───── The data ─────

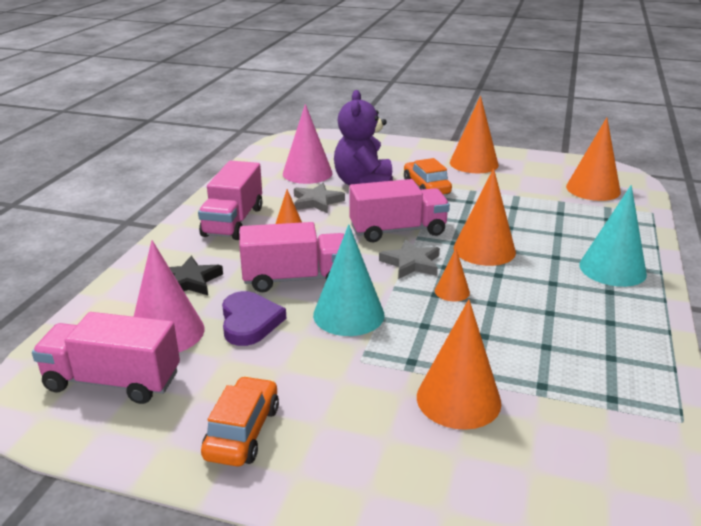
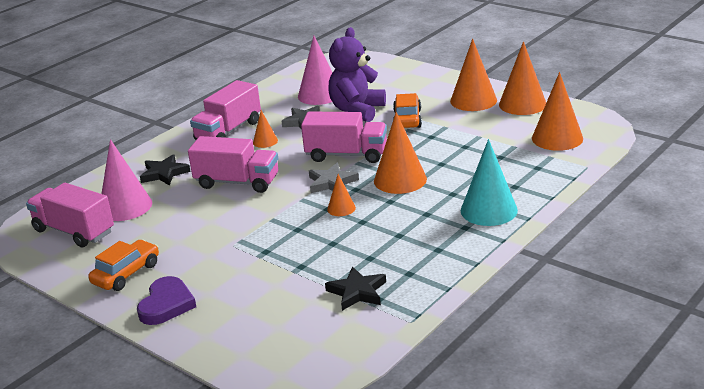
camera: 25 degrees right, 0 degrees up
purple heart [222,291,286,346] -> purple heart moved to [137,276,196,325]
turquoise cone [313,224,385,336] -> none
orange cone [417,299,501,430] -> orange cone moved to [499,41,546,115]
none -> black star [325,266,386,311]

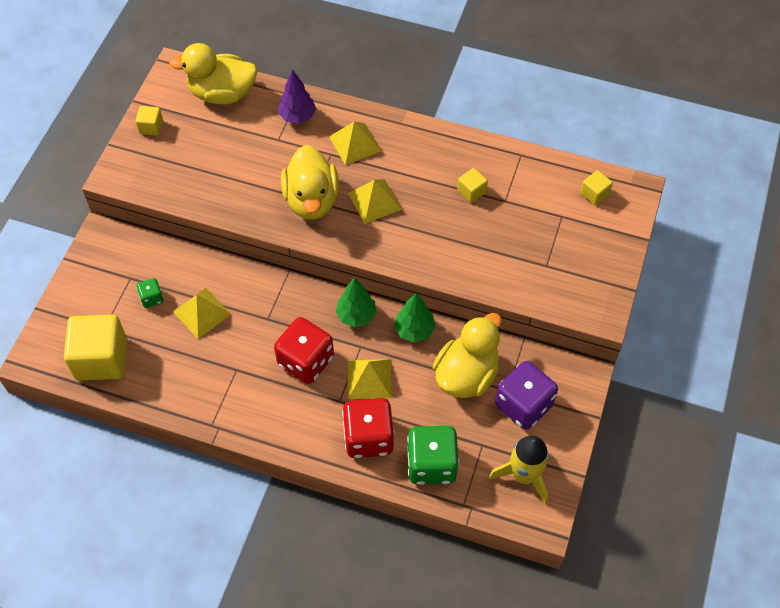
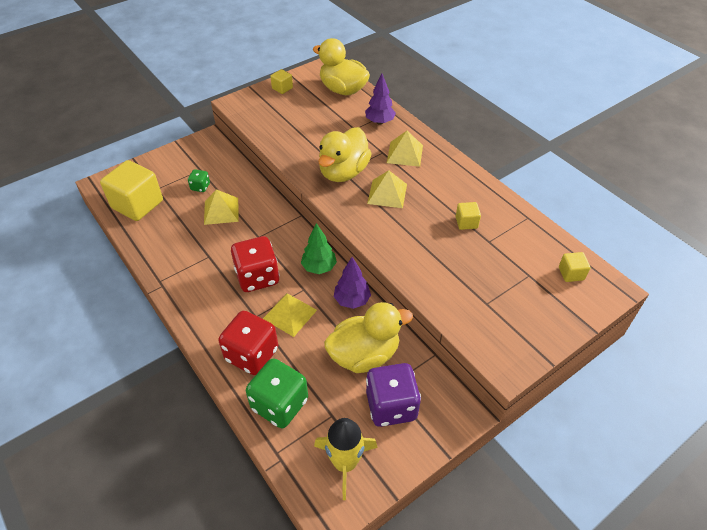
camera: 35 degrees right, 10 degrees down
green tree [394,293,435,343] -> purple tree [334,257,371,309]

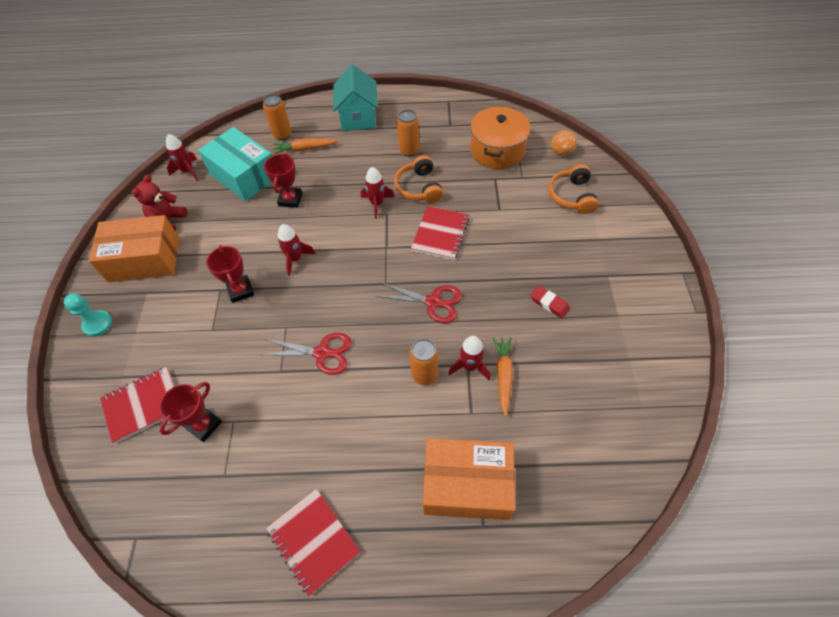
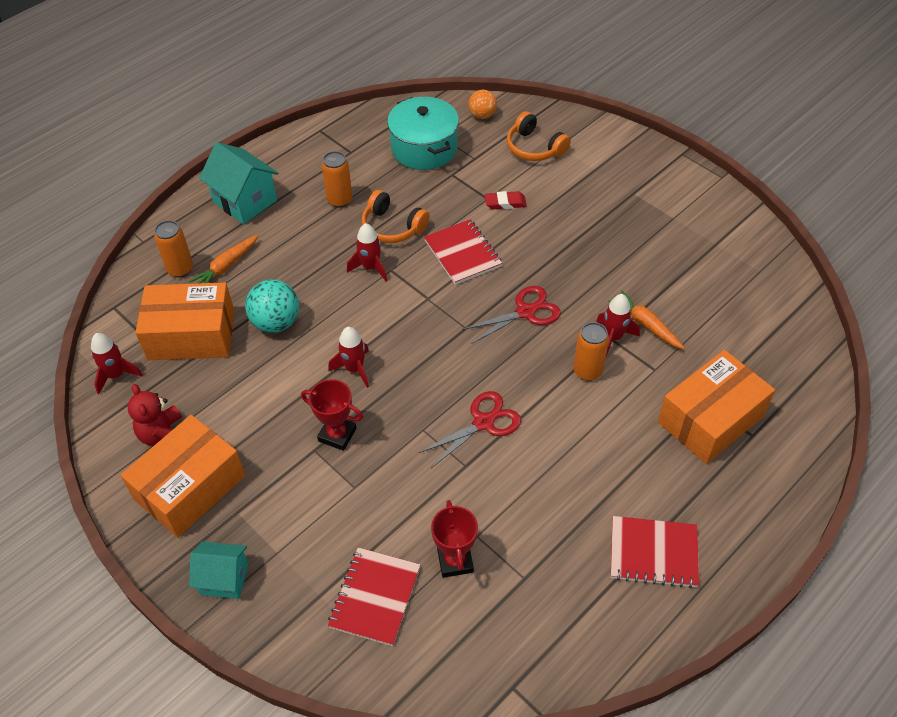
camera: 45 degrees left, 5 degrees down
turquoise pawn [64,293,112,337] -> turquoise house [189,541,248,599]
turquoise box [198,127,272,201] -> orange box [135,282,234,360]
red trophy [264,153,302,208] -> turquoise ball [245,279,299,333]
orange pot [470,106,531,169] -> turquoise pot [387,97,459,170]
red eraser [530,286,570,319] -> red eraser moved to [485,191,527,209]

─────

Task prompt — Reproduce each record from above exactly; pictures do not belong in the copy.

The answer —
camera: 25 degrees right, 0 degrees up
purple heart [222,291,286,346] -> purple heart moved to [137,276,196,325]
turquoise cone [313,224,385,336] -> none
orange cone [417,299,501,430] -> orange cone moved to [499,41,546,115]
none -> black star [325,266,386,311]

camera: 35 degrees right, 10 degrees down
green tree [394,293,435,343] -> purple tree [334,257,371,309]

camera: 45 degrees left, 5 degrees down
turquoise pawn [64,293,112,337] -> turquoise house [189,541,248,599]
turquoise box [198,127,272,201] -> orange box [135,282,234,360]
red trophy [264,153,302,208] -> turquoise ball [245,279,299,333]
orange pot [470,106,531,169] -> turquoise pot [387,97,459,170]
red eraser [530,286,570,319] -> red eraser moved to [485,191,527,209]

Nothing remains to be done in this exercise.